GIVEN DATA:
□ □ □ □

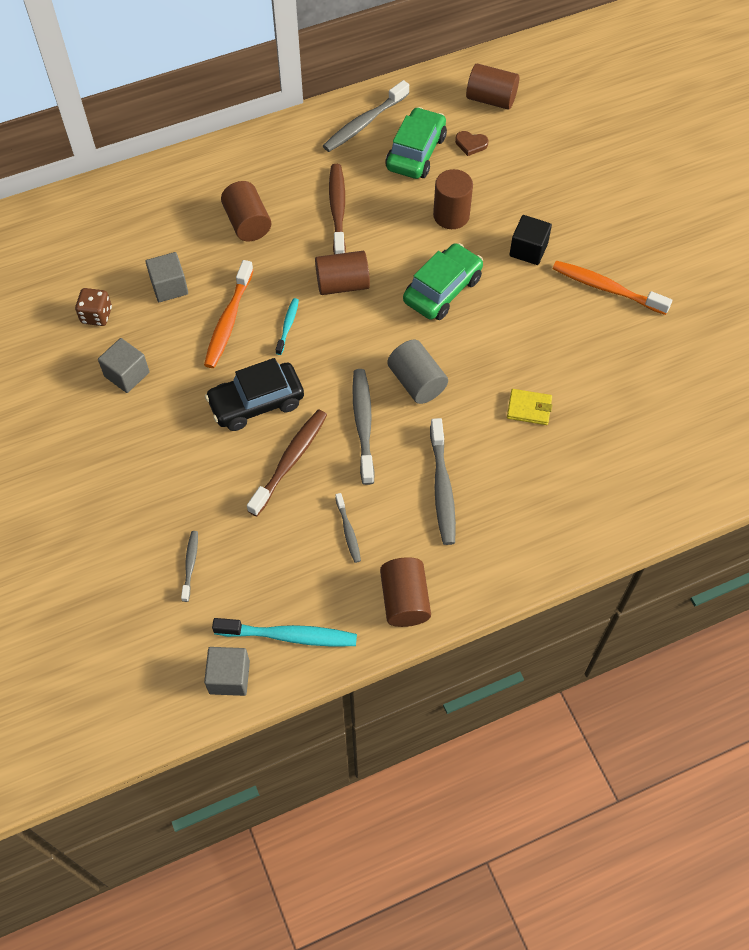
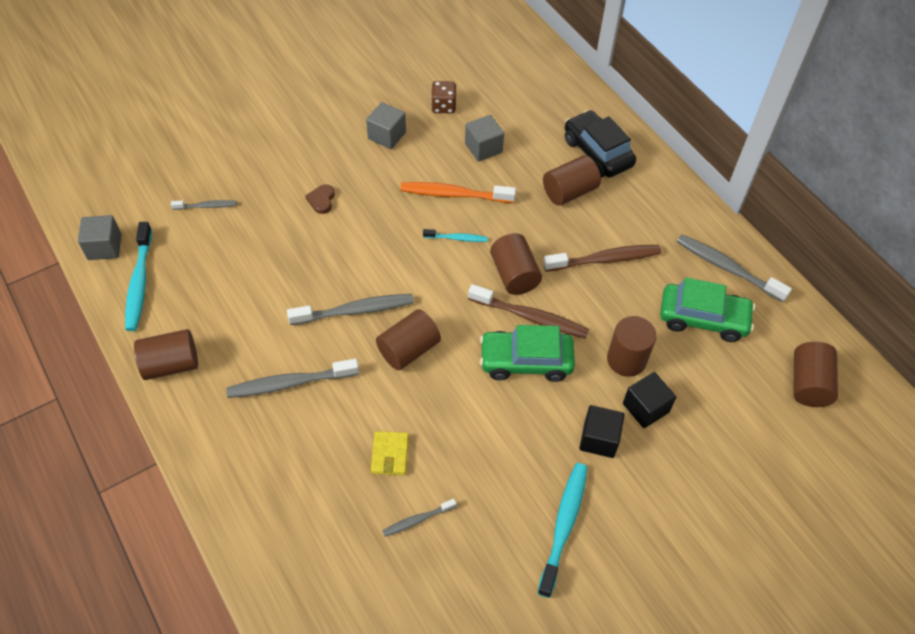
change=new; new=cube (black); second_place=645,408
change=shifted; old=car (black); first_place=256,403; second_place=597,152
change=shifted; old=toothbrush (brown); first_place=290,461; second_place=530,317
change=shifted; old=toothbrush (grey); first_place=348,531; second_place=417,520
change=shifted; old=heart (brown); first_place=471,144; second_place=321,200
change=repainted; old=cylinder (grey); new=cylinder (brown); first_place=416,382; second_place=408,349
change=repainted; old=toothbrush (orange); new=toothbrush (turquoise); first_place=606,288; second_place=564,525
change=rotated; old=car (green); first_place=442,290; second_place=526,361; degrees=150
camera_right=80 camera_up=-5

□ □ □ □

WHAT IS EXPECTED:
If an entry above holds a picture, leave that picture out and print the rest exactly.

TASK RESPONSE:
change=new; new=cube (black); second_place=645,408
change=shifted; old=car (black); first_place=256,403; second_place=597,152
change=shifted; old=toothbrush (brown); first_place=290,461; second_place=530,317
change=shifted; old=toothbrush (grey); first_place=348,531; second_place=417,520
change=shifted; old=heart (brown); first_place=471,144; second_place=321,200
change=repainted; old=cylinder (grey); new=cylinder (brown); first_place=416,382; second_place=408,349
change=repainted; old=toothbrush (orange); new=toothbrush (turquoise); first_place=606,288; second_place=564,525
change=rotated; old=car (green); first_place=442,290; second_place=526,361; degrees=150
camera_right=80 camera_up=-5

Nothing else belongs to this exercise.